TASK DESCRIPTION: Please return all records verbatim, no pictures.

SOURCE RECORDS:
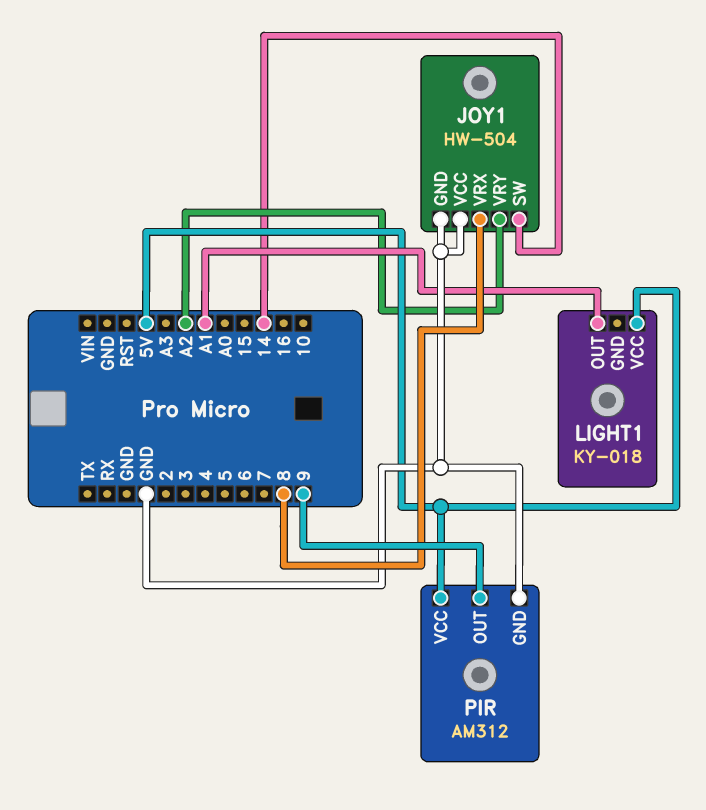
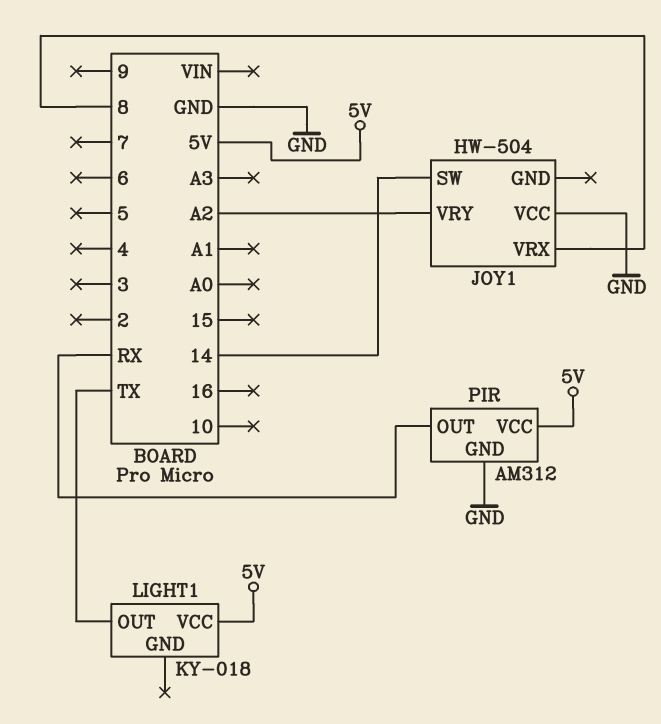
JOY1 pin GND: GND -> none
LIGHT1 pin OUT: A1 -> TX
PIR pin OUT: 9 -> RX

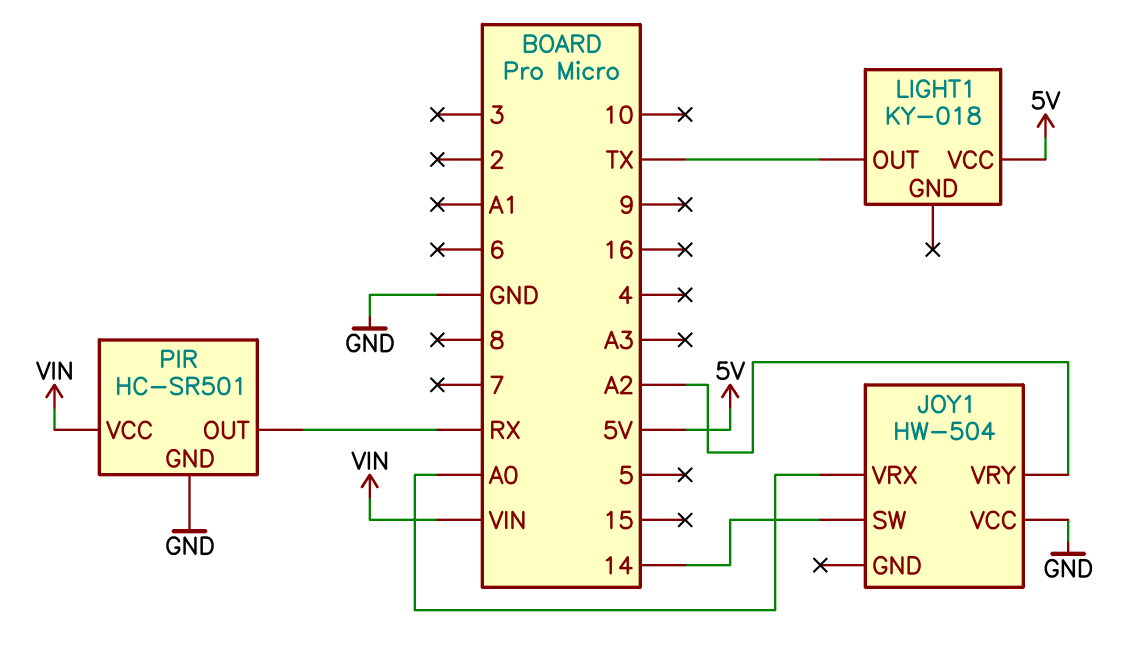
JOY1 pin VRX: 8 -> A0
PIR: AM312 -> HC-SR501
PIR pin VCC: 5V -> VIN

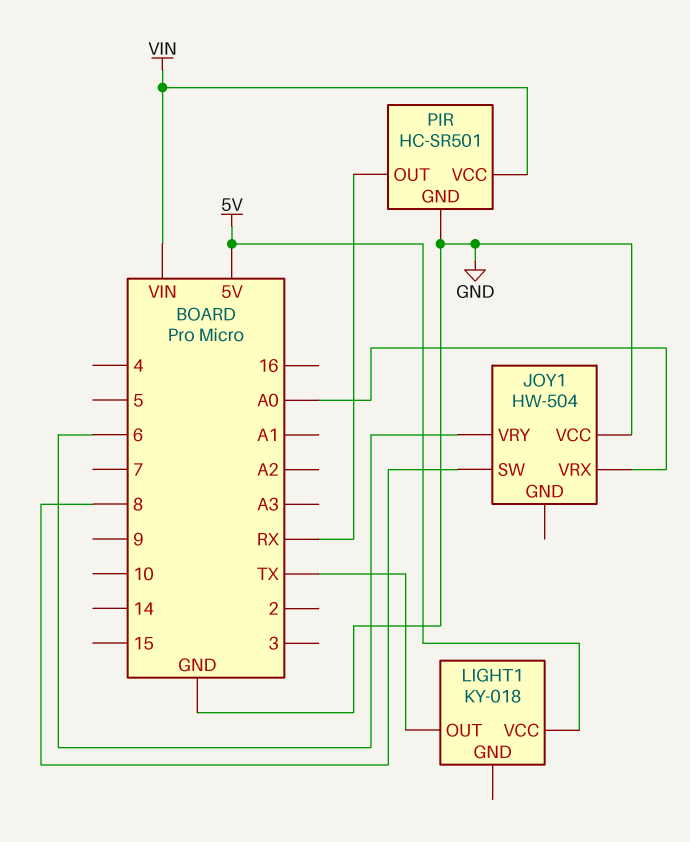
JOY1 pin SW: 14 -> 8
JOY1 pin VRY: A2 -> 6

RESPONSE BOX:
JOY1 pin GND: GND -> none
LIGHT1 pin OUT: A1 -> TX
PIR pin OUT: 9 -> RX

JOY1 pin VRX: 8 -> A0
PIR: AM312 -> HC-SR501
PIR pin VCC: 5V -> VIN

JOY1 pin SW: 14 -> 8
JOY1 pin VRY: A2 -> 6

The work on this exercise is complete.